What lines in the records below hold the string "before"? Please show them.
- Opening Delimiter -
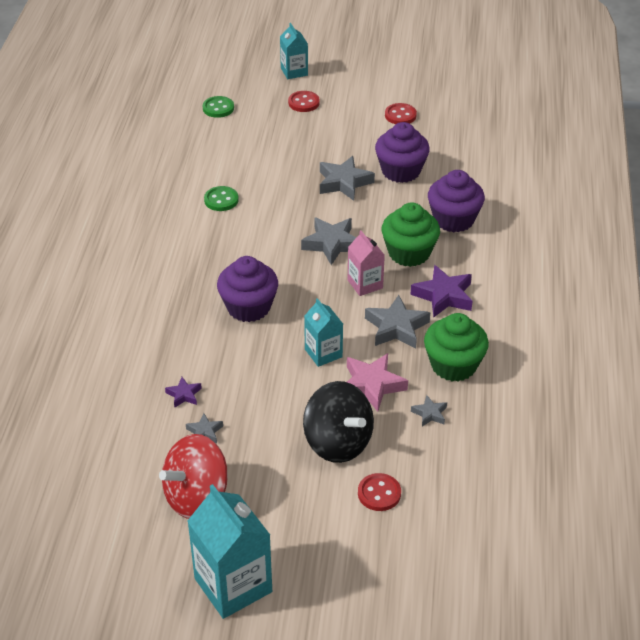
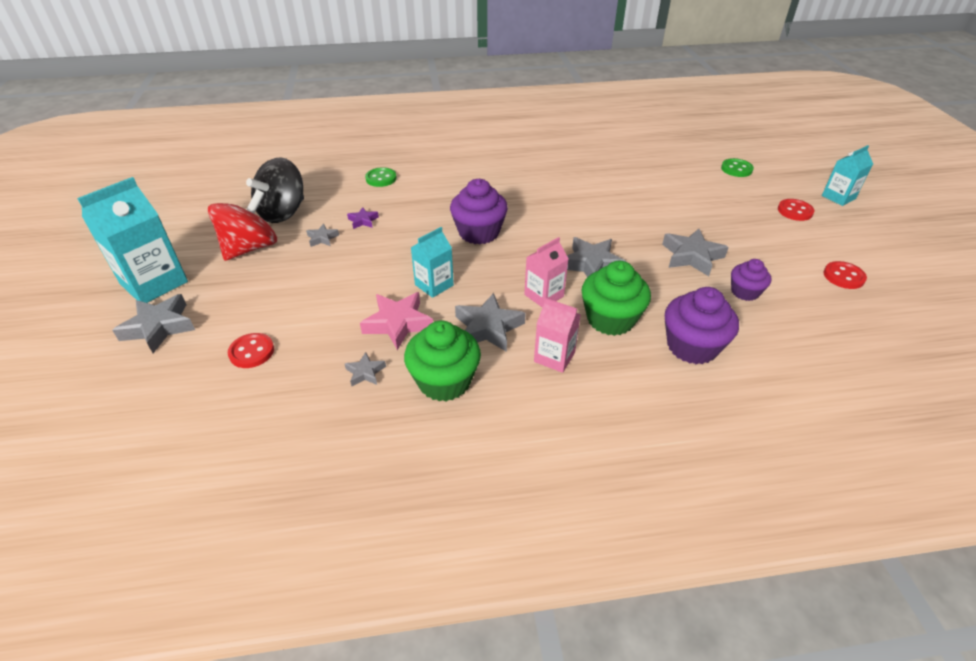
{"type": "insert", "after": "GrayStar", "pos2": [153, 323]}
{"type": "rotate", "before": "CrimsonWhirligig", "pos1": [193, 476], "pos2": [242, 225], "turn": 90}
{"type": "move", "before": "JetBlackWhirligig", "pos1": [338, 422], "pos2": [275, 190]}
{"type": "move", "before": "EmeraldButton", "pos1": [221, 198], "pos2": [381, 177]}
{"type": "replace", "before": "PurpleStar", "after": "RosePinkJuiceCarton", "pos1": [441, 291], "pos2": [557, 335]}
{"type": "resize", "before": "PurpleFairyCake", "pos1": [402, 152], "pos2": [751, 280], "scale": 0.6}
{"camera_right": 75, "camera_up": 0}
- Closing Delimiter -
Output below –
{"type": "rotate", "before": "CrimsonWhirligig", "pos1": [193, 476], "pos2": [242, 225], "turn": 90}
{"type": "move", "before": "JetBlackWhirligig", "pos1": [338, 422], "pos2": [275, 190]}
{"type": "move", "before": "EmeraldButton", "pos1": [221, 198], "pos2": [381, 177]}
{"type": "replace", "before": "PurpleStar", "after": "RosePinkJuiceCarton", "pos1": [441, 291], "pos2": [557, 335]}
{"type": "resize", "before": "PurpleFairyCake", "pos1": [402, 152], "pos2": [751, 280], "scale": 0.6}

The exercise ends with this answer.